What you will do ▸ Repeat exactly the line that contains "green teapot: 6 -> 8" and every line after it, down to the last line of the entries below. Do not include pictures.

Object correspondence data:
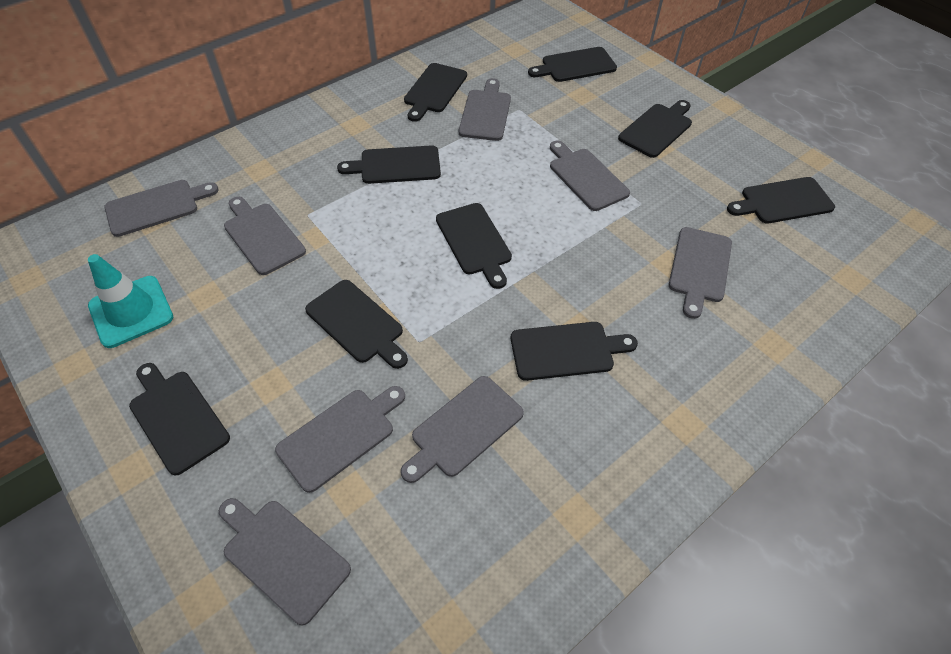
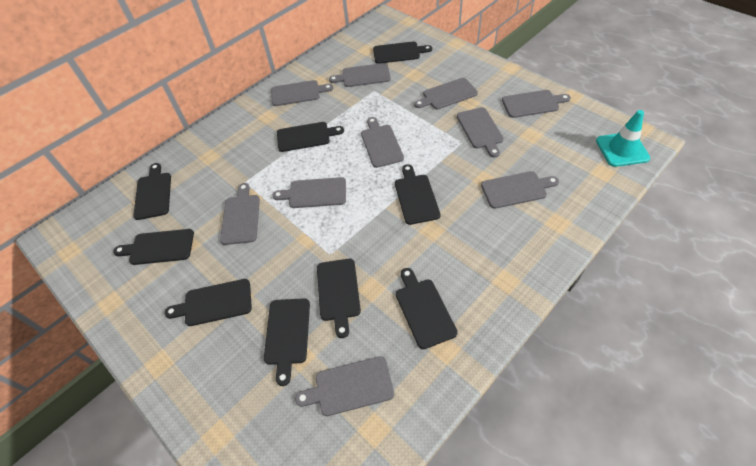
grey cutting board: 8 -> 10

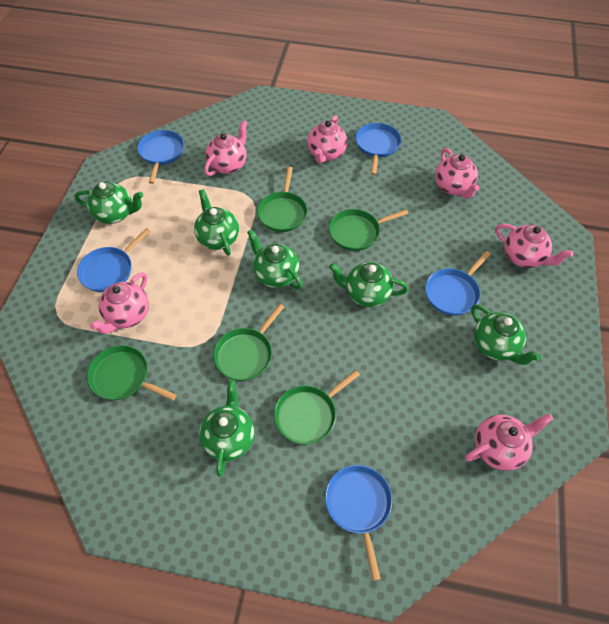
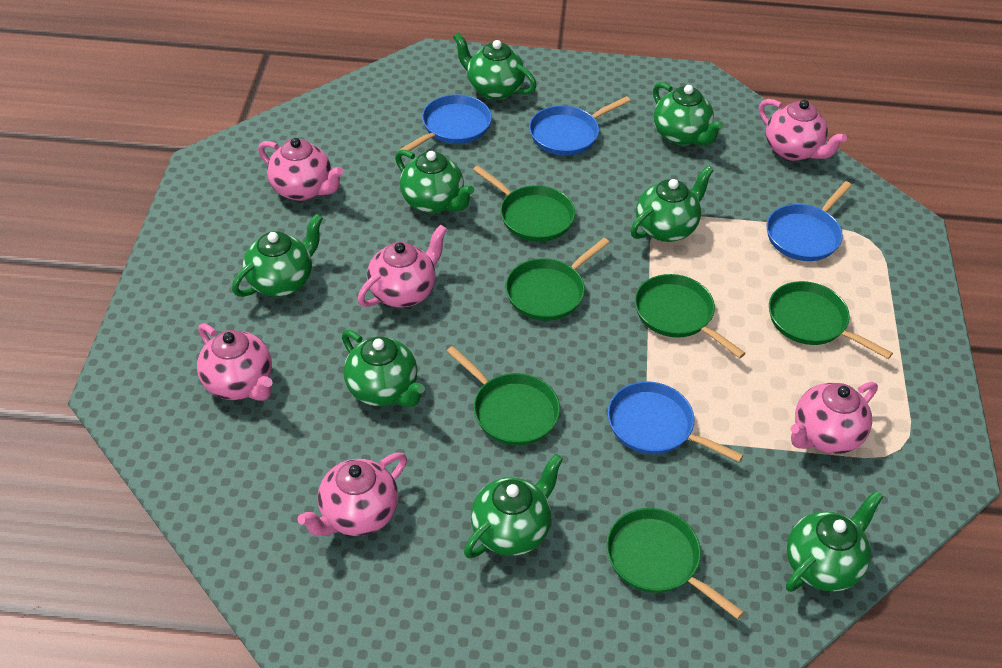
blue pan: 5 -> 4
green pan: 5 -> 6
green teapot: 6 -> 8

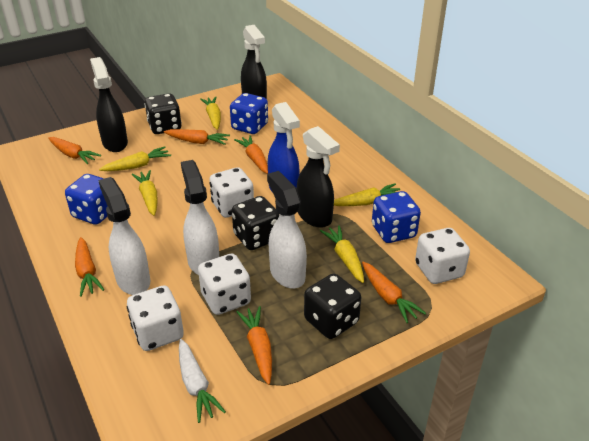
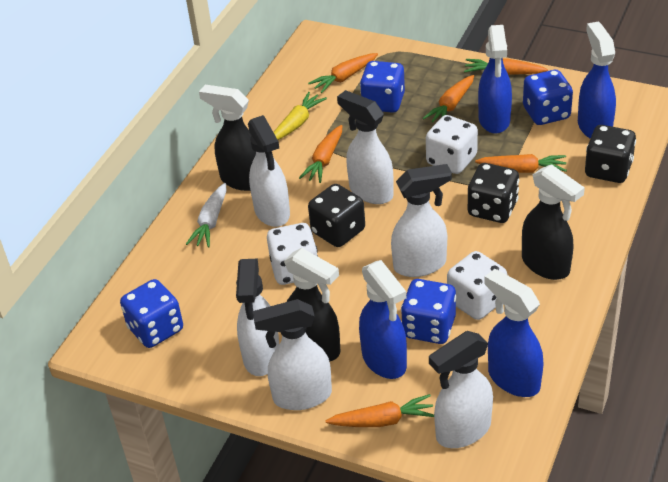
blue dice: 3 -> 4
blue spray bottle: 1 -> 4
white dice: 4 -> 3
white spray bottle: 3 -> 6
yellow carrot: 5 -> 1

Response for this exercise ▸
green teapot: 6 -> 8

blue dice: 3 -> 4
blue spray bottle: 1 -> 4
white dice: 4 -> 3
white spray bottle: 3 -> 6
yellow carrot: 5 -> 1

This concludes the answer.